[Records from a data collection]
---

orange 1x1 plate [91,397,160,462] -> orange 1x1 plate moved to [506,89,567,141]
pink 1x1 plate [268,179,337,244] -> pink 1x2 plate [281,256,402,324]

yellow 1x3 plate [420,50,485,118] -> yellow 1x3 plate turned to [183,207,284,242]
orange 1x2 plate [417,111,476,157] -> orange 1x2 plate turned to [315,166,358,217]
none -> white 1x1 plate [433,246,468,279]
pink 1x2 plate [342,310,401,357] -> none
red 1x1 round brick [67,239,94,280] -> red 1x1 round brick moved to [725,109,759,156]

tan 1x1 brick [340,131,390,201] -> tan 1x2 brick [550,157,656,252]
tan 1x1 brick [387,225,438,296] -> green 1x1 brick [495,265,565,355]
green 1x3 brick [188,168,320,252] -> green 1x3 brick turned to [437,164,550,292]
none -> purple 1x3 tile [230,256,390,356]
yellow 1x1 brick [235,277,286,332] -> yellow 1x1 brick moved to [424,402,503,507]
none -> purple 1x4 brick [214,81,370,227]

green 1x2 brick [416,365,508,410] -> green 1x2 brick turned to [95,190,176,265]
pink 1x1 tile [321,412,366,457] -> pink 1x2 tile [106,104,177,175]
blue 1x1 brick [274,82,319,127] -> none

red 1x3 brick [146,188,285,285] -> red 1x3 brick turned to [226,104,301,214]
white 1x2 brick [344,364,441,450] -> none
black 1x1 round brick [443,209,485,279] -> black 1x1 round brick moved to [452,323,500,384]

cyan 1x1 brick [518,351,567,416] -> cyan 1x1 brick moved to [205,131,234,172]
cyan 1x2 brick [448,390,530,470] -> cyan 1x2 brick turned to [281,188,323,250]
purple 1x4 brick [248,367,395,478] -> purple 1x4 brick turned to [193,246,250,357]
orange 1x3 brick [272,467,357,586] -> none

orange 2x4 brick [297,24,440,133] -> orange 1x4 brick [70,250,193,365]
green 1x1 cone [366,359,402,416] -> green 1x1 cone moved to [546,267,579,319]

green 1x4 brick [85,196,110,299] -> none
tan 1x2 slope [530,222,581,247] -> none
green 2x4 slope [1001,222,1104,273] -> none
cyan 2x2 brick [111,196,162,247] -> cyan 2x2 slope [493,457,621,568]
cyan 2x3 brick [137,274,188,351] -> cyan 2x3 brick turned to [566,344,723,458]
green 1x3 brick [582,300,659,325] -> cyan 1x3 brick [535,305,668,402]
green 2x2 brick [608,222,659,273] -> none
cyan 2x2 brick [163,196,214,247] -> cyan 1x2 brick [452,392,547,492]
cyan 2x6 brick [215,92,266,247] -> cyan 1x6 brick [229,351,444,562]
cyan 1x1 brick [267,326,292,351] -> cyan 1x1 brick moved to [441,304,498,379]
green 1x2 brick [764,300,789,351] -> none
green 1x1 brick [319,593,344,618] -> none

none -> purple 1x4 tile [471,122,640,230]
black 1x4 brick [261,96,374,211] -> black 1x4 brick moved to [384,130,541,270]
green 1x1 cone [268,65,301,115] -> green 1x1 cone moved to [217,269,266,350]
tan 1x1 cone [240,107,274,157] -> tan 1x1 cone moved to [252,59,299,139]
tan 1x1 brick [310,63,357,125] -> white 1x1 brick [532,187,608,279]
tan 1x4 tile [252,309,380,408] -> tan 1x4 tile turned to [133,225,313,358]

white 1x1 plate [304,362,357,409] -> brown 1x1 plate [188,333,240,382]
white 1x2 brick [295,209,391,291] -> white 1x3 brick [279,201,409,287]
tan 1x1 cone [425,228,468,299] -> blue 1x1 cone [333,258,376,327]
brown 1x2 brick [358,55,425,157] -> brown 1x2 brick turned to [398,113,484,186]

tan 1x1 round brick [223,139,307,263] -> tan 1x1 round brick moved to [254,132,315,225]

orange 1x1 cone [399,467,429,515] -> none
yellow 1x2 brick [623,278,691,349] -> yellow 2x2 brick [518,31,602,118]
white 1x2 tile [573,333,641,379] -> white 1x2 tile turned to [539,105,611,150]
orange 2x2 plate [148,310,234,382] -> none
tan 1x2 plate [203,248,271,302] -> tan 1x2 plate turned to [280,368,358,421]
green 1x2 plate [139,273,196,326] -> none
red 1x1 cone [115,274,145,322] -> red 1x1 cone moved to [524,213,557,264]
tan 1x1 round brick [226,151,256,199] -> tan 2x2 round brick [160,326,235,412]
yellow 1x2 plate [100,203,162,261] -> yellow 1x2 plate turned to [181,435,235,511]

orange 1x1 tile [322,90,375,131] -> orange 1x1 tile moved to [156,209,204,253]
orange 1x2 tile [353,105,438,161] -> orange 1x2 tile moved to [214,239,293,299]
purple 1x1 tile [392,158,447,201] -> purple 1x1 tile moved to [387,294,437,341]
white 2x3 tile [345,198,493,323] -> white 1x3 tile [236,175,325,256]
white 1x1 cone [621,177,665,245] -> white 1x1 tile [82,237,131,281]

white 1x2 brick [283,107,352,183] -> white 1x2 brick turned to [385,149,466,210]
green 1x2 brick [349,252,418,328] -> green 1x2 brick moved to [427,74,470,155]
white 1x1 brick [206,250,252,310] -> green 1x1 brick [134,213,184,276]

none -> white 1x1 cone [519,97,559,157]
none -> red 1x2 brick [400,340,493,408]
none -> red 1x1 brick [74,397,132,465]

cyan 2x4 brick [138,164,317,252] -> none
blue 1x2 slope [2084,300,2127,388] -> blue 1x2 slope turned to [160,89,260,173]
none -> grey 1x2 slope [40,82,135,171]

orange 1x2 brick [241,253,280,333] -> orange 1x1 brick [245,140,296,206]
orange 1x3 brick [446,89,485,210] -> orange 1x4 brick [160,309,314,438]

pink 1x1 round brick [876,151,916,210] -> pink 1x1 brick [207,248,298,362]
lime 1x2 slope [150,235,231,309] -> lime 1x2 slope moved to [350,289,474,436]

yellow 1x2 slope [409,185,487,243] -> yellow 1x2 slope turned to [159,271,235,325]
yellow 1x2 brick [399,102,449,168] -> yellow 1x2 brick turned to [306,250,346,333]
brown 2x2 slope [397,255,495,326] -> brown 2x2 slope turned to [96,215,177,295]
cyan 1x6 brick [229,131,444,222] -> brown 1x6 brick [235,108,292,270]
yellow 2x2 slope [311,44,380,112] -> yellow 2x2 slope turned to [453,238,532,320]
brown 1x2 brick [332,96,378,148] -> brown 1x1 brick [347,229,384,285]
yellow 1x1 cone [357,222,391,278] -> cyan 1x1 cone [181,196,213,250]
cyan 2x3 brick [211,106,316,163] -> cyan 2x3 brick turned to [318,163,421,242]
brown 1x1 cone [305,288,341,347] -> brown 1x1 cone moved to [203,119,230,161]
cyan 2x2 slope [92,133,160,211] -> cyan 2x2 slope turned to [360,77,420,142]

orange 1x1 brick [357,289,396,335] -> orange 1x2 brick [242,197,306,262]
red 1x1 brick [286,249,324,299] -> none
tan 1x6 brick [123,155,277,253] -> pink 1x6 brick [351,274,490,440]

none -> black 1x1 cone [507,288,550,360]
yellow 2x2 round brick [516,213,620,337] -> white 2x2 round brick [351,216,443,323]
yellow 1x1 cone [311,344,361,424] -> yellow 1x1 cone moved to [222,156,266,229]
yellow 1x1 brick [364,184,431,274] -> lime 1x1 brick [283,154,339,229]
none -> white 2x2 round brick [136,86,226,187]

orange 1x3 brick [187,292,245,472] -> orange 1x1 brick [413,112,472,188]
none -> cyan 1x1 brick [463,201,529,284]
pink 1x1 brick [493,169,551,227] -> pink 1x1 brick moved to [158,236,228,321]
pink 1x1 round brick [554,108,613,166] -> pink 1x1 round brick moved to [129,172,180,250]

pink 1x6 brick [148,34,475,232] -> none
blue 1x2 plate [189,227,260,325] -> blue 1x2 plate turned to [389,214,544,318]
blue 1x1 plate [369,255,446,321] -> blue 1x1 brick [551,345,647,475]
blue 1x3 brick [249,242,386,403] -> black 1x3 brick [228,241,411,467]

---

> _Problem statement_
Transcribe the lines above between the line holding "yellow 1x1 brick [235,277,286,332]" and the line holding "blue 1x1 brick [274,82,319,127] -> none", inclusive, exactly as they stand and with nothing added.

> _Solution to this task_
yellow 1x1 brick [235,277,286,332] -> yellow 1x1 brick moved to [424,402,503,507]
none -> purple 1x4 brick [214,81,370,227]

green 1x2 brick [416,365,508,410] -> green 1x2 brick turned to [95,190,176,265]
pink 1x1 tile [321,412,366,457] -> pink 1x2 tile [106,104,177,175]
blue 1x1 brick [274,82,319,127] -> none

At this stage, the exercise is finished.